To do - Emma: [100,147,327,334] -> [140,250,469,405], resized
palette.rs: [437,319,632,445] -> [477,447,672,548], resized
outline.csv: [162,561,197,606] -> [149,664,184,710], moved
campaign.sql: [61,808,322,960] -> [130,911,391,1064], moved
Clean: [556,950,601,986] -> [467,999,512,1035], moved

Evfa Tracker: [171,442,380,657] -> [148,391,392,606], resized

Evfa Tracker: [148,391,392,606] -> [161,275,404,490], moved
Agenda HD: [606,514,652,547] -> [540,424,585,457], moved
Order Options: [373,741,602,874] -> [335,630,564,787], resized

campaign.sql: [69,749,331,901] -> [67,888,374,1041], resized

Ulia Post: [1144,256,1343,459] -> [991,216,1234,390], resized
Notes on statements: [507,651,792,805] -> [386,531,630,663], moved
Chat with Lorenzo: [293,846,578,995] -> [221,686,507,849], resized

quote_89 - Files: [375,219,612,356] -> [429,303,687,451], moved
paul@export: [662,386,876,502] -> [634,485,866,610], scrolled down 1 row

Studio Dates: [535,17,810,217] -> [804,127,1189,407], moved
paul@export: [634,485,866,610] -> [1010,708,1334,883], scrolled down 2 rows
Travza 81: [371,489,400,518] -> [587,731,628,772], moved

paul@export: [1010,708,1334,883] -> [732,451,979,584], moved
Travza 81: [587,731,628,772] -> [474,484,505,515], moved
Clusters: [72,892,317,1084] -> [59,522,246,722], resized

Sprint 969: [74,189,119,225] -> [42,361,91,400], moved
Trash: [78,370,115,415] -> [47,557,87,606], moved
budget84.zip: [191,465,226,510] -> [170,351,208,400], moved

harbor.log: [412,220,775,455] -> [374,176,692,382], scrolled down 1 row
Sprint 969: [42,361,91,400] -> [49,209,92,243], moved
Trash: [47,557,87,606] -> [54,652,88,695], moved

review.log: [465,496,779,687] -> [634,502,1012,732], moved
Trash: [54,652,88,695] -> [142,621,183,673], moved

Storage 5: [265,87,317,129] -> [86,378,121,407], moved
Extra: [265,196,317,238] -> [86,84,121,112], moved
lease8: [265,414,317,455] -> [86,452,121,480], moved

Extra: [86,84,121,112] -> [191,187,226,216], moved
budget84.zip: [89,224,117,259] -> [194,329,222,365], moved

· · · · ·

Starting with the first entry and ending with the last, give all of them again unchanged.

To do - Emma: [100,147,327,334] -> [140,250,469,405], resized
palette.rs: [437,319,632,445] -> [477,447,672,548], resized
outline.csv: [162,561,197,606] -> [149,664,184,710], moved
campaign.sql: [61,808,322,960] -> [130,911,391,1064], moved
Clean: [556,950,601,986] -> [467,999,512,1035], moved

Evfa Tracker: [171,442,380,657] -> [148,391,392,606], resized

Evfa Tracker: [148,391,392,606] -> [161,275,404,490], moved
Agenda HD: [606,514,652,547] -> [540,424,585,457], moved
Order Options: [373,741,602,874] -> [335,630,564,787], resized

campaign.sql: [69,749,331,901] -> [67,888,374,1041], resized

Ulia Post: [1144,256,1343,459] -> [991,216,1234,390], resized
Notes on statements: [507,651,792,805] -> [386,531,630,663], moved
Chat with Lorenzo: [293,846,578,995] -> [221,686,507,849], resized

quote_89 - Files: [375,219,612,356] -> [429,303,687,451], moved
paul@export: [662,386,876,502] -> [634,485,866,610], scrolled down 1 row

Studio Dates: [535,17,810,217] -> [804,127,1189,407], moved
paul@export: [634,485,866,610] -> [1010,708,1334,883], scrolled down 2 rows
Travza 81: [371,489,400,518] -> [587,731,628,772], moved

paul@export: [1010,708,1334,883] -> [732,451,979,584], moved
Travza 81: [587,731,628,772] -> [474,484,505,515], moved
Clusters: [72,892,317,1084] -> [59,522,246,722], resized

Sprint 969: [74,189,119,225] -> [42,361,91,400], moved
Trash: [78,370,115,415] -> [47,557,87,606], moved
budget84.zip: [191,465,226,510] -> [170,351,208,400], moved

harbor.log: [412,220,775,455] -> [374,176,692,382], scrolled down 1 row
Sprint 969: [42,361,91,400] -> [49,209,92,243], moved
Trash: [47,557,87,606] -> [54,652,88,695], moved

review.log: [465,496,779,687] -> [634,502,1012,732], moved
Trash: [54,652,88,695] -> [142,621,183,673], moved

Storage 5: [265,87,317,129] -> [86,378,121,407], moved
Extra: [265,196,317,238] -> [86,84,121,112], moved
lease8: [265,414,317,455] -> [86,452,121,480], moved

Extra: [86,84,121,112] -> [191,187,226,216], moved
budget84.zip: [89,224,117,259] -> [194,329,222,365], moved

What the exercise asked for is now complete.